Below is a listing. Write out exactly its lines between the one holding "camera: 10 degrees left, 5 degrees down" and the one holding "green key [204,244,237,280]", inclusive.

Data in this exercise —
───

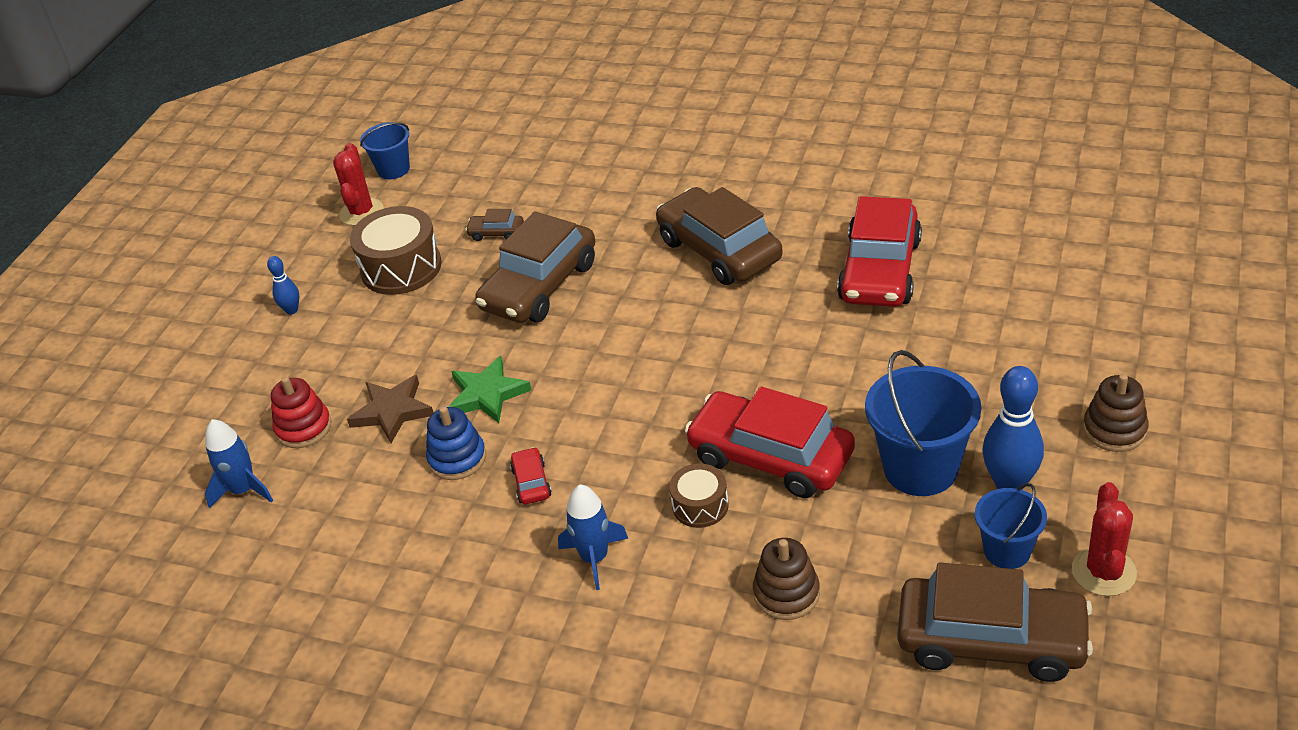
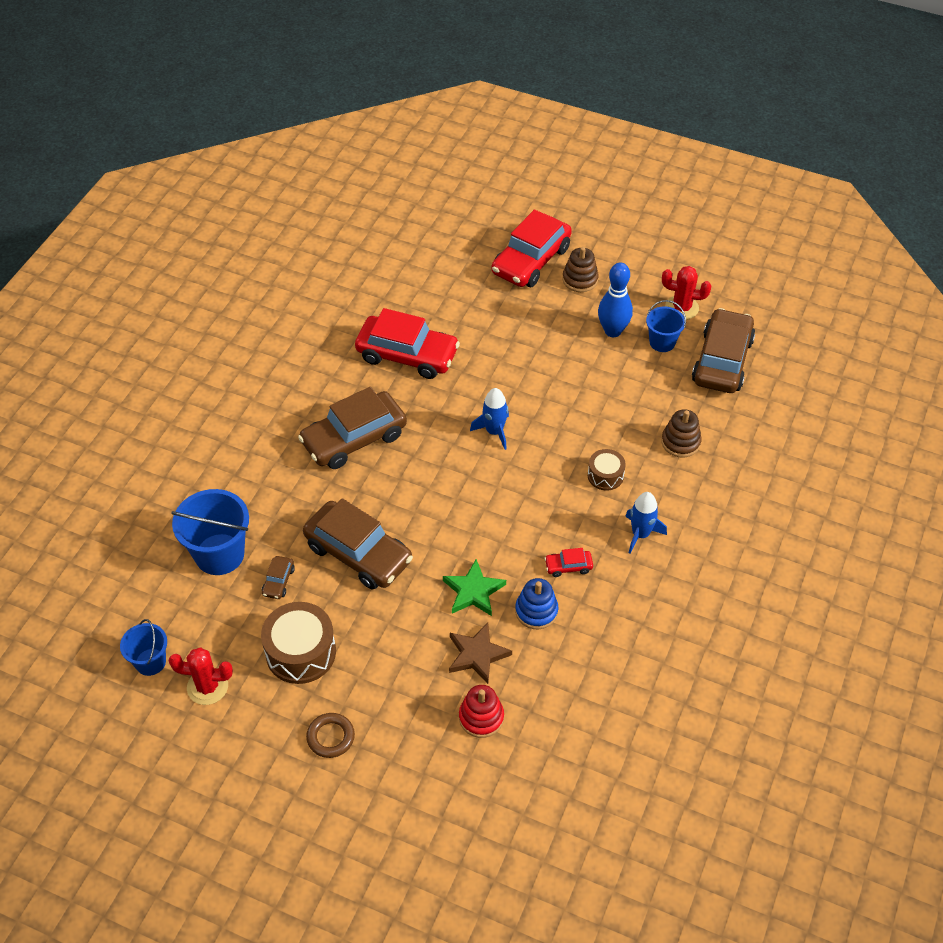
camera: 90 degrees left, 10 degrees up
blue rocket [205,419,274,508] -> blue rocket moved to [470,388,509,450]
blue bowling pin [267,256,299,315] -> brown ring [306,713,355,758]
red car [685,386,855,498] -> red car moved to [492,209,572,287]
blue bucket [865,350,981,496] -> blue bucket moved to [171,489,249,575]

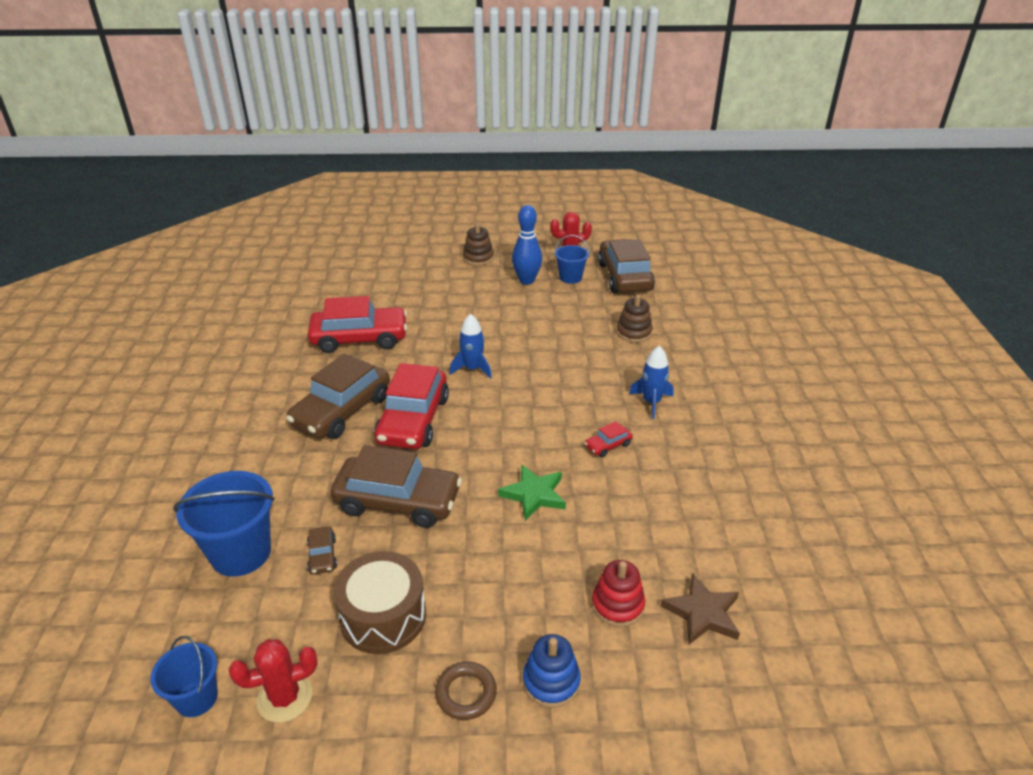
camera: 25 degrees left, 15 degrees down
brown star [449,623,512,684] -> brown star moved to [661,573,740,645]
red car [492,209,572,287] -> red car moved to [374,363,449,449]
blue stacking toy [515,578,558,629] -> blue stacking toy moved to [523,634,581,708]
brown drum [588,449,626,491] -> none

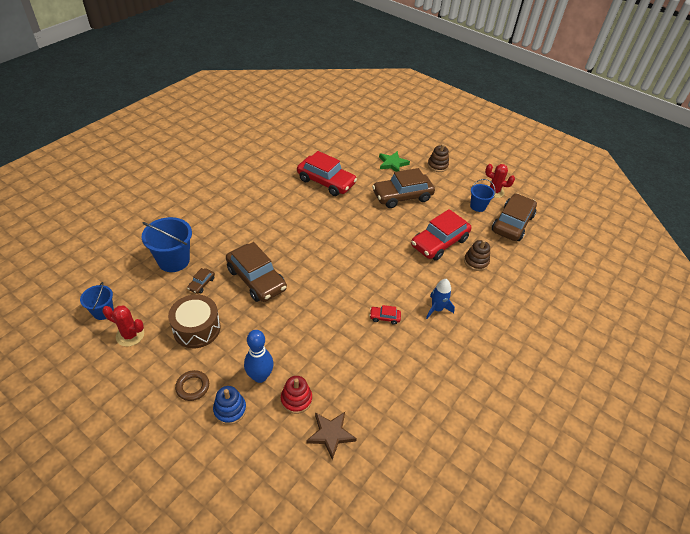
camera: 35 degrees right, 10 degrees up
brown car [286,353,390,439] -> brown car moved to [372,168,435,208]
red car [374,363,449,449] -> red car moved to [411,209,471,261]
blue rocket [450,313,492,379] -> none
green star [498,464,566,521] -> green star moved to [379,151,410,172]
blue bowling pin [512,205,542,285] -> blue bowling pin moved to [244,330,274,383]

───

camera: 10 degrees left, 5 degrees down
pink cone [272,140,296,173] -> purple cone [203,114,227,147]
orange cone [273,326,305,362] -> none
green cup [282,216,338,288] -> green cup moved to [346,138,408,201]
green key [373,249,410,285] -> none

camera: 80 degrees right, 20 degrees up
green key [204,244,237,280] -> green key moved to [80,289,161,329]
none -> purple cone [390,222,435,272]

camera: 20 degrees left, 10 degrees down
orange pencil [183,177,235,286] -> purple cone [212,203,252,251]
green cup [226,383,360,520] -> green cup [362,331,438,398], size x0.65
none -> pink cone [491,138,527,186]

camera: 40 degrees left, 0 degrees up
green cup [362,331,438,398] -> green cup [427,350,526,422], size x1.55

───

Solution to this problem —
camera: 10 degrees left, 5 degrees down
pink cone [272,140,296,173] -> purple cone [203,114,227,147]
orange cone [273,326,305,362] -> none
green cup [282,216,338,288] -> green cup moved to [346,138,408,201]
green key [373,249,410,285] -> none

camera: 80 degrees right, 20 degrees up
green key [204,244,237,280] -> green key moved to [80,289,161,329]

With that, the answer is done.